Records from a collection
»»
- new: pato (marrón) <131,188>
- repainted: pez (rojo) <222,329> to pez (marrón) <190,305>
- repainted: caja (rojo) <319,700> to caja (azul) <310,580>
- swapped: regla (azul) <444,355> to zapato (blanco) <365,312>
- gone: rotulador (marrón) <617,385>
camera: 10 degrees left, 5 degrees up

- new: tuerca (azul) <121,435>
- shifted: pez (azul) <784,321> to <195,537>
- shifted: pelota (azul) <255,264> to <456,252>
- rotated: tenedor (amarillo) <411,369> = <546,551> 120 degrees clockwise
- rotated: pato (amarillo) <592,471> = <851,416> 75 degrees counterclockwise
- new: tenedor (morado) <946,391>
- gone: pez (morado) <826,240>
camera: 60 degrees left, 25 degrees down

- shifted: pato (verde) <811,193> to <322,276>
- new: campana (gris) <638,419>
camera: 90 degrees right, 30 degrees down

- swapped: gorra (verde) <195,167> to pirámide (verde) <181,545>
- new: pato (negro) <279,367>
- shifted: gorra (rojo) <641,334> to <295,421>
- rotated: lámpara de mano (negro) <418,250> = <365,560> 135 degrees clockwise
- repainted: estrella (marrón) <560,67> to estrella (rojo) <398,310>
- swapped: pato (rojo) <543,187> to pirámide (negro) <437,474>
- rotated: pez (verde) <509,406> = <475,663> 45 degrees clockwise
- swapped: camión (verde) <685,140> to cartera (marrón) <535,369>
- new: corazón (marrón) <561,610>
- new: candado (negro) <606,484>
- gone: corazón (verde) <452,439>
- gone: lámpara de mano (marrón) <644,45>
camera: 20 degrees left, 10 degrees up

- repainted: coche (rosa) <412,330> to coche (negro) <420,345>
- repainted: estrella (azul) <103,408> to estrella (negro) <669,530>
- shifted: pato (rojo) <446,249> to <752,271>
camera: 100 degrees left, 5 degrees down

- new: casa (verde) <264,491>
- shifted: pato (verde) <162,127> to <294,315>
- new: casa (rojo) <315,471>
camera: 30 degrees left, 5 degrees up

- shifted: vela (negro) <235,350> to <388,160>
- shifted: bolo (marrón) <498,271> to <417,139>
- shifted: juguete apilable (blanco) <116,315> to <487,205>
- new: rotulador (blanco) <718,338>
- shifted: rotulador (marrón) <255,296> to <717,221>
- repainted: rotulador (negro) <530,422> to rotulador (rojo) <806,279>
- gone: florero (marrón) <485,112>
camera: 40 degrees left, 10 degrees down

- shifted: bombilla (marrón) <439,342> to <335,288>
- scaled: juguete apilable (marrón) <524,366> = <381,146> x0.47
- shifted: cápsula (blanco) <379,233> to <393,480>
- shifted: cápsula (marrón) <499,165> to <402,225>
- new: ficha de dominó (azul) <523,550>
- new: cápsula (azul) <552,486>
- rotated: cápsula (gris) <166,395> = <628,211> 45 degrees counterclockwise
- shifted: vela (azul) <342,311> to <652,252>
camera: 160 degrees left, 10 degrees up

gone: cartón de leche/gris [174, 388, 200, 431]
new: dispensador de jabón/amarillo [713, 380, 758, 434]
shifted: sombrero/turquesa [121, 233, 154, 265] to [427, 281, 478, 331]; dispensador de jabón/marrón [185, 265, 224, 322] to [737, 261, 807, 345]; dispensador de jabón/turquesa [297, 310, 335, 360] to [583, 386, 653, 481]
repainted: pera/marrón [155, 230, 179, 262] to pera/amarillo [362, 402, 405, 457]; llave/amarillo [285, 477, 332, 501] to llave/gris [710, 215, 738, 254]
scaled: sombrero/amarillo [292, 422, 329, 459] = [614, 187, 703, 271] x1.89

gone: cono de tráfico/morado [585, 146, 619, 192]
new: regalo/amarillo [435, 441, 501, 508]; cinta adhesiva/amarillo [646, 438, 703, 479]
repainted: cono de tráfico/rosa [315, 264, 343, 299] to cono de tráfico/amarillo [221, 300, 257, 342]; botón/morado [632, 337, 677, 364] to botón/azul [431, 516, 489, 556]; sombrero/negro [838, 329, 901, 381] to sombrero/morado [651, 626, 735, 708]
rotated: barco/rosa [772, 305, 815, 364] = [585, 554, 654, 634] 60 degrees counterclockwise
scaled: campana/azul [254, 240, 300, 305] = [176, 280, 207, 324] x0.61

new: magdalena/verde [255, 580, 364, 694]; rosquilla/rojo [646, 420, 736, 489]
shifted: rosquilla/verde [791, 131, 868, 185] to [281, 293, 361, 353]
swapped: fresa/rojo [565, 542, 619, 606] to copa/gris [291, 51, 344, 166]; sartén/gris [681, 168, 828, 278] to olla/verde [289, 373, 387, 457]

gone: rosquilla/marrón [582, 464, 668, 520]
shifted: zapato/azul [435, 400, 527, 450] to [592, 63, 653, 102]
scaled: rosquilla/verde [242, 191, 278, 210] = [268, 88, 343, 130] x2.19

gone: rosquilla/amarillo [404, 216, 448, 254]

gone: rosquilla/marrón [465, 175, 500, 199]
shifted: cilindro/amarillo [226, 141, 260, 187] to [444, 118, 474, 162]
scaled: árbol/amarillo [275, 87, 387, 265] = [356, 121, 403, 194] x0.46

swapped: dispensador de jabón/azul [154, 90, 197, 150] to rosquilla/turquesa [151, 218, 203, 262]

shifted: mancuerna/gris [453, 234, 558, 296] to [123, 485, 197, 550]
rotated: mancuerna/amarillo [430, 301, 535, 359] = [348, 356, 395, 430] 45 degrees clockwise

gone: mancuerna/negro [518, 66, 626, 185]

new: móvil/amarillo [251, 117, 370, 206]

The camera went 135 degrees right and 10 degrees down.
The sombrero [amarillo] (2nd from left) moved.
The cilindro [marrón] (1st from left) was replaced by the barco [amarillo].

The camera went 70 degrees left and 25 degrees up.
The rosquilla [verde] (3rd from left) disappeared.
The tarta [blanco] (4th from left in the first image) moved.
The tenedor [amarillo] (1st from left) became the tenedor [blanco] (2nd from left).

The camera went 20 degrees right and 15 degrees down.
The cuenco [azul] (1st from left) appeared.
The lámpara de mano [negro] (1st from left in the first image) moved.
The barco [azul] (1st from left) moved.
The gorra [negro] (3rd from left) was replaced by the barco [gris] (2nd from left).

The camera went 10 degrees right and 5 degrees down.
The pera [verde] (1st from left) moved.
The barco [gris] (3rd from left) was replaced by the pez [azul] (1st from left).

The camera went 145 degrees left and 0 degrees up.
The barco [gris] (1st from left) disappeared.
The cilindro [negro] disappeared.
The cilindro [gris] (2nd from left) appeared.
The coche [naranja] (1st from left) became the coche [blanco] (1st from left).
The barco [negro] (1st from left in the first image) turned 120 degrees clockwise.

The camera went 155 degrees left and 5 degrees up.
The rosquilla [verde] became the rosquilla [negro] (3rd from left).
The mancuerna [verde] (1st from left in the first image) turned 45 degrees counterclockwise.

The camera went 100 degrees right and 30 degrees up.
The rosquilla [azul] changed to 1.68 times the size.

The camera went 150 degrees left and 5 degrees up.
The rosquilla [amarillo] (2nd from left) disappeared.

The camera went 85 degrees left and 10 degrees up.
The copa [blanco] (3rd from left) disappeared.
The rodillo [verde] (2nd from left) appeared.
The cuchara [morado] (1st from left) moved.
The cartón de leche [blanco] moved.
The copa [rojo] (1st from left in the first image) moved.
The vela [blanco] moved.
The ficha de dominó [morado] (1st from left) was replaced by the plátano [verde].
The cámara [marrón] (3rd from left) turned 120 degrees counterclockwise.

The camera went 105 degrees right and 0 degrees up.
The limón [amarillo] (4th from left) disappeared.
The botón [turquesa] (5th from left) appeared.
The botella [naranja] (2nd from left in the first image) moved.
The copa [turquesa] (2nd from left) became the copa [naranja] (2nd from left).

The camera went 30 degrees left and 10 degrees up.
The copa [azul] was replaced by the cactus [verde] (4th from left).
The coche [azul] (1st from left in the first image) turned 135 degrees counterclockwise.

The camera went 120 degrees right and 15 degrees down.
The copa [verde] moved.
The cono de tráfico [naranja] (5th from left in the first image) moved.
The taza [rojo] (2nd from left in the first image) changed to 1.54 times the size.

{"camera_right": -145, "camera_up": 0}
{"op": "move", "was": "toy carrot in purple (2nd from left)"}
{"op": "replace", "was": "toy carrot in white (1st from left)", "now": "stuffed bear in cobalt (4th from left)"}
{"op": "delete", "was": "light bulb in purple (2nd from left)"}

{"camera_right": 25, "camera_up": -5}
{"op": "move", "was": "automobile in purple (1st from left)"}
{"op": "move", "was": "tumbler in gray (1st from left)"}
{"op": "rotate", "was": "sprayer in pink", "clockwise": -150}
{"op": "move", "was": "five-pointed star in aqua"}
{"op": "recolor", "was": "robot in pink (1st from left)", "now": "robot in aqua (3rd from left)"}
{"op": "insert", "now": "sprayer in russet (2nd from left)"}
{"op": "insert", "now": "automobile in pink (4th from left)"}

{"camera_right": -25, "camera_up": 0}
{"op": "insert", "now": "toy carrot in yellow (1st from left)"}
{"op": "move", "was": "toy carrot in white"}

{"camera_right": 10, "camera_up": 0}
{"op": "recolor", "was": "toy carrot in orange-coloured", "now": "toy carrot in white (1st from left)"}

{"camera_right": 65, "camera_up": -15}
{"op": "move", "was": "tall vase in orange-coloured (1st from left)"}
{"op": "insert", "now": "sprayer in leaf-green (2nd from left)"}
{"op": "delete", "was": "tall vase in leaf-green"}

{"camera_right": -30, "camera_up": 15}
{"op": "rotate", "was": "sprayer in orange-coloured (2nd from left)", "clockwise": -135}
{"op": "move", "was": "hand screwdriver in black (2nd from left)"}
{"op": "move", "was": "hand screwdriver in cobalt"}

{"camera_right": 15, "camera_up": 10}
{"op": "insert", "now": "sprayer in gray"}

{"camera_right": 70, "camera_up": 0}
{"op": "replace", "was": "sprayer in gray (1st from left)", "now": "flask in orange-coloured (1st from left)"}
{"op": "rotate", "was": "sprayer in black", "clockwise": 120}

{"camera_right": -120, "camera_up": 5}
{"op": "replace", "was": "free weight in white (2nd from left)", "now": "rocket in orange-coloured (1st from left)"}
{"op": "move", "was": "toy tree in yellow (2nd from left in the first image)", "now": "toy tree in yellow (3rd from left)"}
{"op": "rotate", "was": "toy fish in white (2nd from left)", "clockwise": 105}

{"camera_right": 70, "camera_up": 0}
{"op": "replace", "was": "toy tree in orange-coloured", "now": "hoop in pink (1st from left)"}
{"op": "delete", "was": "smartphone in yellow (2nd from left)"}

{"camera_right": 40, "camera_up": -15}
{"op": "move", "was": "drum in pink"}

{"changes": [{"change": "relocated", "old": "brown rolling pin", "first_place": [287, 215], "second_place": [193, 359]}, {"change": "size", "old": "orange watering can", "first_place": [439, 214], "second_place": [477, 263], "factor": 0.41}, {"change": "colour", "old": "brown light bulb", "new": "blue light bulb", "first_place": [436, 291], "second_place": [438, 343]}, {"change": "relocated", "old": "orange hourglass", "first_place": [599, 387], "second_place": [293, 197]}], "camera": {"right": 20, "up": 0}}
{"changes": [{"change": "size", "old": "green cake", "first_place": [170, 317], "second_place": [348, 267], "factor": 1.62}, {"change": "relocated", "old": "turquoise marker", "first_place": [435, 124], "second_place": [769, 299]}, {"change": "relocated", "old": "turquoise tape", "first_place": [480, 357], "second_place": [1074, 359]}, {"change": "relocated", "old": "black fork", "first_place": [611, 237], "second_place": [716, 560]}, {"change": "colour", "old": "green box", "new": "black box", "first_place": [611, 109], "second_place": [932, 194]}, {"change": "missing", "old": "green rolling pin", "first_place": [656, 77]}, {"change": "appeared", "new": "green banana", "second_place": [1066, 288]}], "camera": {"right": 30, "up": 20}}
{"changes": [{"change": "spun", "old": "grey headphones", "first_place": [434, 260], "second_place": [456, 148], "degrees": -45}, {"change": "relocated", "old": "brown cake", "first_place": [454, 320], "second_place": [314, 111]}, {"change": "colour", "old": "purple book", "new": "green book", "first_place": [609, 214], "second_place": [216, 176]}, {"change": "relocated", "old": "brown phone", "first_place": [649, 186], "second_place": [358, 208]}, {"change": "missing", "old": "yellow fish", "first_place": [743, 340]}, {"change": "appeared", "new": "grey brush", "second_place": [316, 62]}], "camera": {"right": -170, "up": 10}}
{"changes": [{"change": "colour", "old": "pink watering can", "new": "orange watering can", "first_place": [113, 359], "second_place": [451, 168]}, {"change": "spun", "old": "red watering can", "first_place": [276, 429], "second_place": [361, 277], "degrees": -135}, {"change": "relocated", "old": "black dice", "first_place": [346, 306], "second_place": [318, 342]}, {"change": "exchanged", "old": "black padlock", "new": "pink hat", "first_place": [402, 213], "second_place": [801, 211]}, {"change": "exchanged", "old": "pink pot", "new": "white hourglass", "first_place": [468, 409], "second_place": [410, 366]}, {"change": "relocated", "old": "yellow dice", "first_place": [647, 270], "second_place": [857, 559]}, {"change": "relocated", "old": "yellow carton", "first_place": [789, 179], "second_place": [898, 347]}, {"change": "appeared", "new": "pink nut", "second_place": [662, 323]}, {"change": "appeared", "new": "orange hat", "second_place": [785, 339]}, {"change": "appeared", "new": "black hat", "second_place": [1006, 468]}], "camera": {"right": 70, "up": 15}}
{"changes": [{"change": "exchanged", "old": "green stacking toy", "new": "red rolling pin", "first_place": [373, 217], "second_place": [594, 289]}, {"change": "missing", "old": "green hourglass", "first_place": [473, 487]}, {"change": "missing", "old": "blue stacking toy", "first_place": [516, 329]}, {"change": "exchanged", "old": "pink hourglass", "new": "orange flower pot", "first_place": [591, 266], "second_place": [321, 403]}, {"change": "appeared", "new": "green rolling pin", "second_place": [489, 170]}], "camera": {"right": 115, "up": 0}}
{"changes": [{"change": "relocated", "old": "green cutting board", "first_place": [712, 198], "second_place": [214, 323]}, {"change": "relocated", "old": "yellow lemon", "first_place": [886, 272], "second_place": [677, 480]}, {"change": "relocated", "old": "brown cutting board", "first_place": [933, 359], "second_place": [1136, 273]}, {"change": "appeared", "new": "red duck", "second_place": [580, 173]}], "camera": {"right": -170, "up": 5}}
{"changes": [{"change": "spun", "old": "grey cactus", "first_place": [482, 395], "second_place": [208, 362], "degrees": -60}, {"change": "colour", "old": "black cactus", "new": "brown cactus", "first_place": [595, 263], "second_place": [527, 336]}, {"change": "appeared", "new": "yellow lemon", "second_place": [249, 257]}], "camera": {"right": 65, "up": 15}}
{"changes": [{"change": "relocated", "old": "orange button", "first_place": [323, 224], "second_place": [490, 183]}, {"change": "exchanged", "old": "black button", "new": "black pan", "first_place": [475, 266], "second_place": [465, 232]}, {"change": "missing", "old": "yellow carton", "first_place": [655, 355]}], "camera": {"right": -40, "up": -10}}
««
Activity: Above are some records; copy exactly the lines from the one with "- swapped: regla" through the one with "- gone: rotulador (marrón) <617,385>", both included, and no others.

Your response:
- swapped: regla (azul) <444,355> to zapato (blanco) <365,312>
- gone: rotulador (marrón) <617,385>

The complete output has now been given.